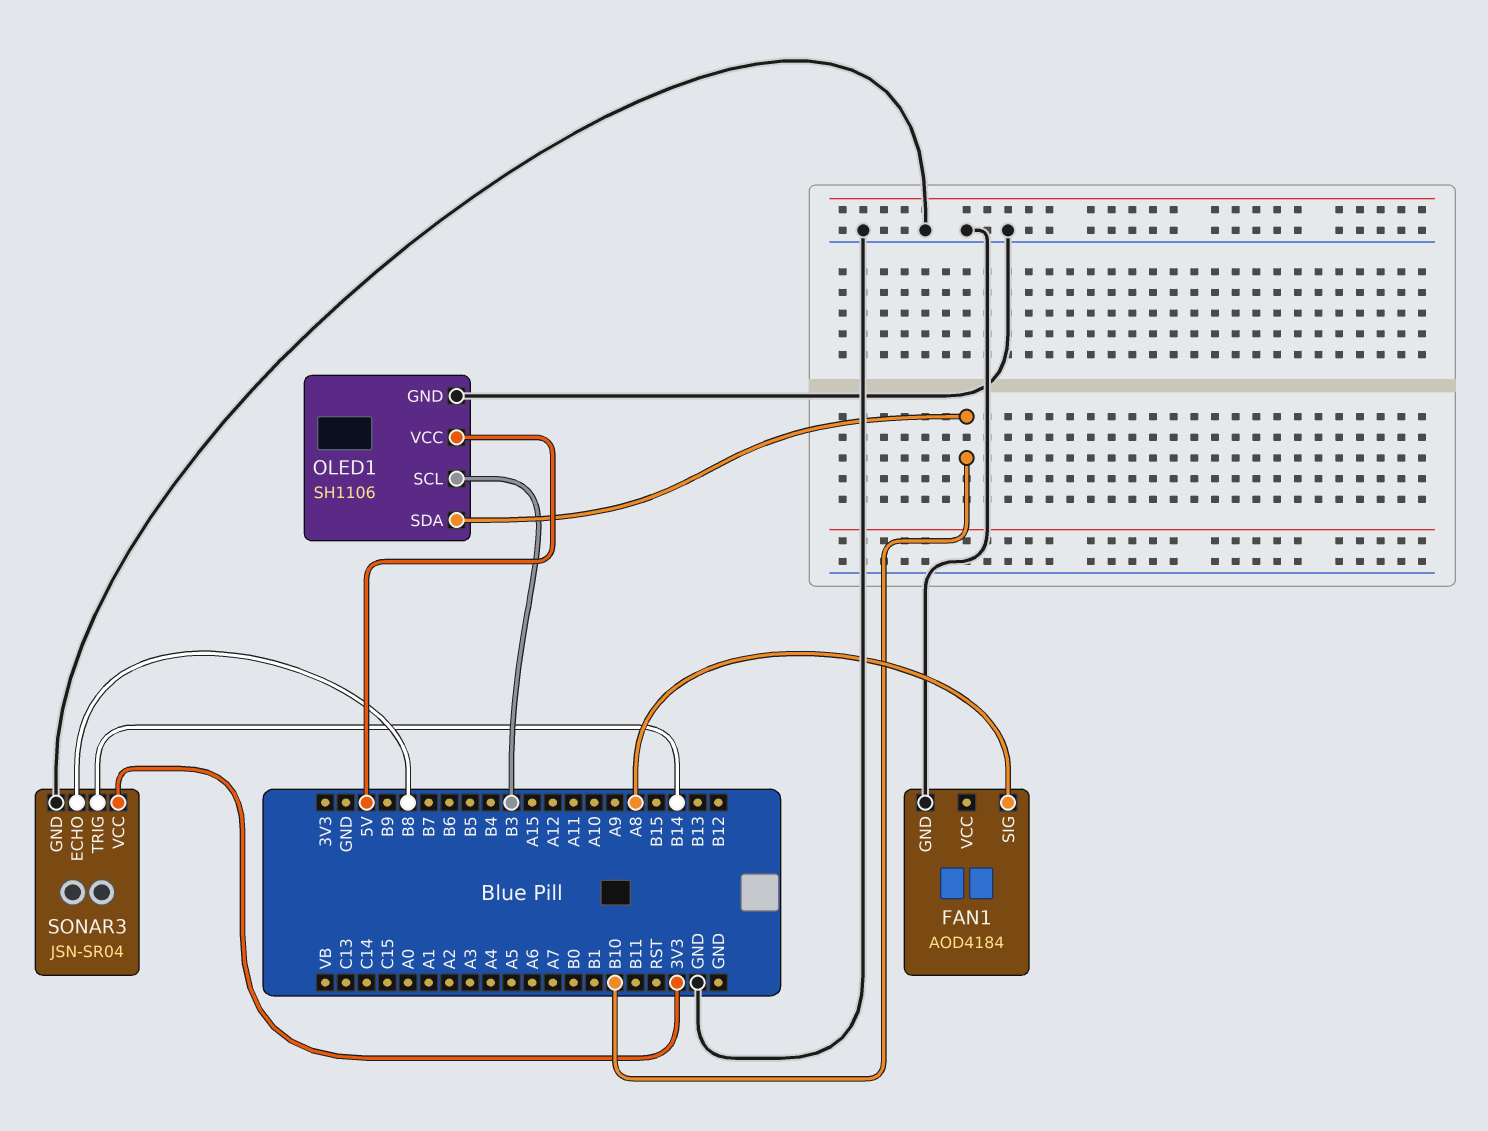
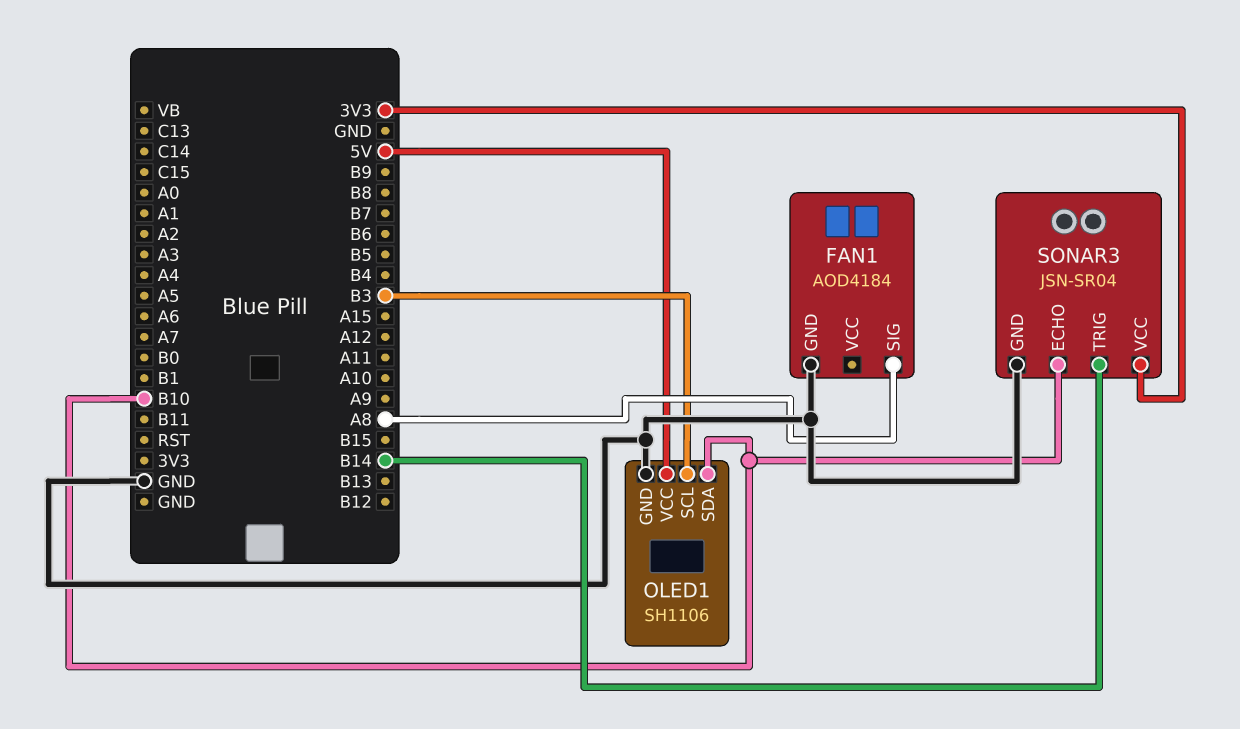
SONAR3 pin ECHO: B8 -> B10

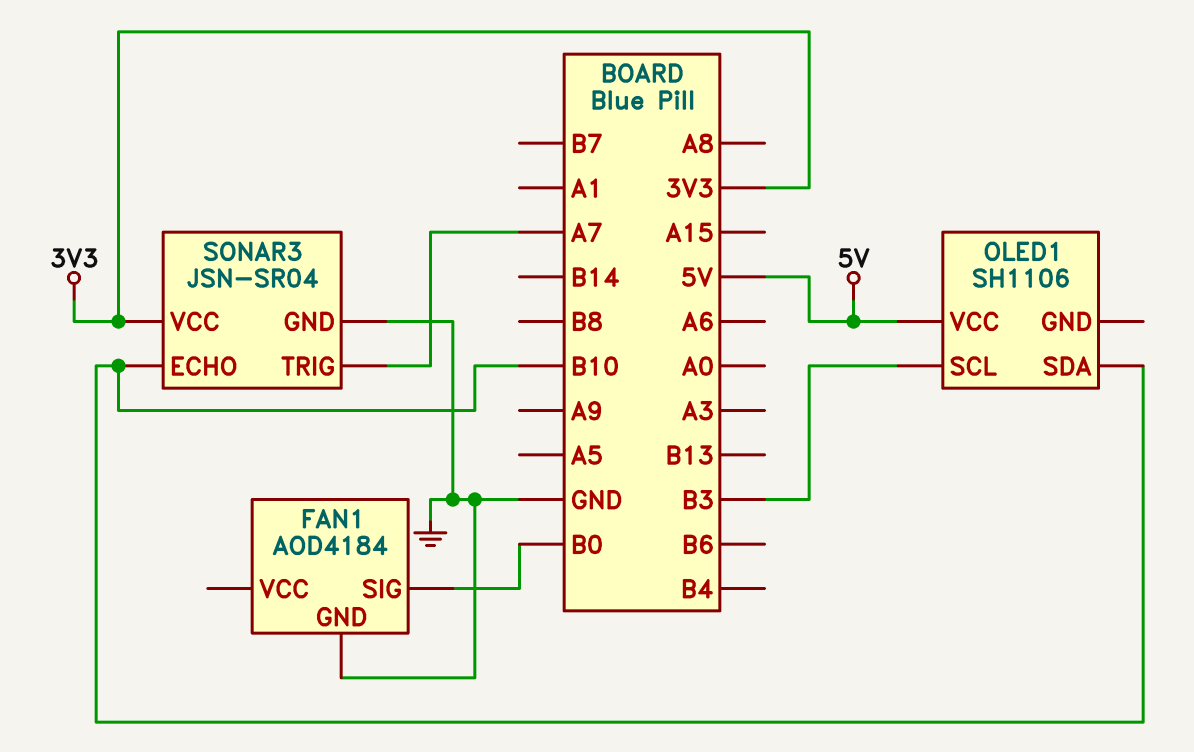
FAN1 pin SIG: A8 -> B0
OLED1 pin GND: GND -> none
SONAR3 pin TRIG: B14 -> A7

★ ★ ★ ★ ★

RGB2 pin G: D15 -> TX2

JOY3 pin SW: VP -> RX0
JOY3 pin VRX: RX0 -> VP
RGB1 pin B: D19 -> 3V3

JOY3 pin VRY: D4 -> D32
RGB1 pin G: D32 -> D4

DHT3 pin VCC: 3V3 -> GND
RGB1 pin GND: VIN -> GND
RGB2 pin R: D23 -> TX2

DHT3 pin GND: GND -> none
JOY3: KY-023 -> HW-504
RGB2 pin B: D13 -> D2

★ ★ ★ ★ ★

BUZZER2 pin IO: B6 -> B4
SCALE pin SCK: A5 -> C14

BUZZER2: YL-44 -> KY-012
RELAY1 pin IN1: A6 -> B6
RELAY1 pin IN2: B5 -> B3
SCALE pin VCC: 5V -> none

★ ★ ★ ★ ★

Problem details:
For this exercise, output exactly the lines above from the line with "DHT3 pin GND: GND -> none" to the line with "RGB2 pin B: D13 -> D2", counting both, and leave out the rest.

Final answer:
DHT3 pin GND: GND -> none
JOY3: KY-023 -> HW-504
RGB2 pin B: D13 -> D2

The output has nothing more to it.